**What you are asked to do:** Quote the records in full and leave their pictures out.
-------- Data to examine --------
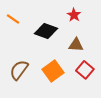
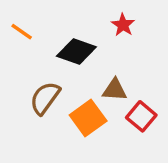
brown triangle: (76, 45) -> (115, 90), moved
brown semicircle: (19, 70) -> (45, 98), moved

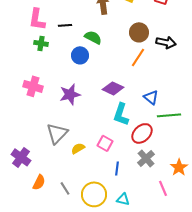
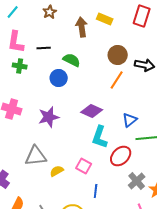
blue triangle: (151, 97) -> (130, 120), turned 42
gray triangle: (57, 133) -> (36, 156), turned 40
gray cross: (146, 158) -> (137, 181), moved

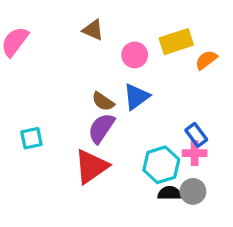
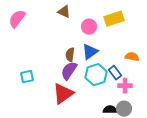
orange semicircle: (206, 60) -> (132, 57), moved, turned 48
brown semicircle: (103, 102) -> (70, 55), turned 64
blue rectangle: (196, 135) -> (115, 73), moved
cyan hexagon: (161, 165) -> (96, 75), moved

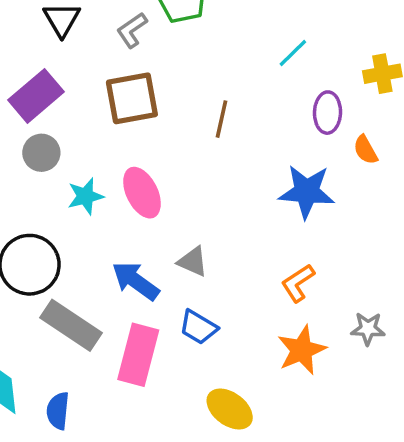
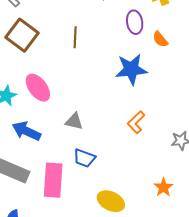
brown square: (132, 98) -> (22, 35), turned -32
blue arrow: (135, 281) -> (26, 131), moved
orange star: (302, 350) -> (163, 187), moved, size x0.7

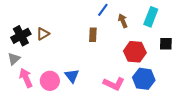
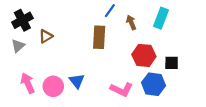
brown rectangle: (93, 35) -> (99, 37), size x1.5
black cross: (21, 36) -> (22, 20), moved
black square: (166, 44) -> (172, 63), moved
gray triangle: (14, 59) -> (18, 46), moved

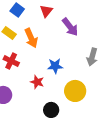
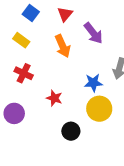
orange arrow: (31, 38) -> (63, 46), moved
blue star: (55, 66) -> (93, 83), moved

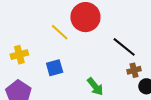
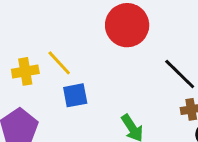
yellow line: (60, 32) -> (59, 63), moved

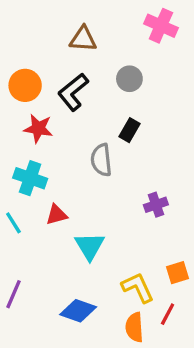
--------
**Solution for this problem:**
brown triangle: (76, 45) -> (115, 90), moved
brown semicircle: (19, 70) -> (45, 98), moved

blue triangle: (151, 97) -> (130, 120), turned 42
gray triangle: (57, 133) -> (36, 156), turned 40
gray cross: (146, 158) -> (137, 181), moved

orange semicircle: (206, 60) -> (132, 57), moved, turned 48
brown semicircle: (103, 102) -> (70, 55), turned 64
blue rectangle: (196, 135) -> (115, 73), moved
cyan hexagon: (161, 165) -> (96, 75), moved

brown square: (132, 98) -> (22, 35), turned -32
blue arrow: (135, 281) -> (26, 131), moved
orange star: (302, 350) -> (163, 187), moved, size x0.7

brown rectangle: (93, 35) -> (99, 37), size x1.5
black cross: (21, 36) -> (22, 20), moved
black square: (166, 44) -> (172, 63), moved
gray triangle: (14, 59) -> (18, 46), moved

orange arrow: (31, 38) -> (63, 46), moved
blue star: (55, 66) -> (93, 83), moved

yellow line: (60, 32) -> (59, 63), moved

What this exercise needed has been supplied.